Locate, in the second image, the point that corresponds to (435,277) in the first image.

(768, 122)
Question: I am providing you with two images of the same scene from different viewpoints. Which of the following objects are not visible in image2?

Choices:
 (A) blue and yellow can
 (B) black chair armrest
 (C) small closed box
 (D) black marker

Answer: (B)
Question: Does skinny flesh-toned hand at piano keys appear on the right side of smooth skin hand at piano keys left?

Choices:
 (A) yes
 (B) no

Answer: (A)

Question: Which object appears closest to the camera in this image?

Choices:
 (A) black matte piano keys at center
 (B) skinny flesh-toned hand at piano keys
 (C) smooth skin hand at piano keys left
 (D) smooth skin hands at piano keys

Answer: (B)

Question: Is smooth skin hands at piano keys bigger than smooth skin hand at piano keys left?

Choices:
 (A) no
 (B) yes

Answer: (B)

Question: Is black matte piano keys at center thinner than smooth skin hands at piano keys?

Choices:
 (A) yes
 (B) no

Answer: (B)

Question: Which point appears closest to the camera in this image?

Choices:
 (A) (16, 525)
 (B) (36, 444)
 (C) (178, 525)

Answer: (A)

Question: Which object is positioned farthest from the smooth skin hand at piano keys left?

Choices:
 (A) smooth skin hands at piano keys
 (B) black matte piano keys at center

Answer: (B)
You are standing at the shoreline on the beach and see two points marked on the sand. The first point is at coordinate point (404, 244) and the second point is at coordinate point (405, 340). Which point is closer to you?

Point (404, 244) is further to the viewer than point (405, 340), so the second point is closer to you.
○ ○ ○
=== WORK TO COMPLETE ===
Collect every line in the records above that contains the word "matte", matching case exactly.

=== EXERCISE RESPONSE ===
 (A) black matte piano keys at center
Question: Is black matte piano keys at center thinner than smooth skin hands at piano keys?
 (B) black matte piano keys at center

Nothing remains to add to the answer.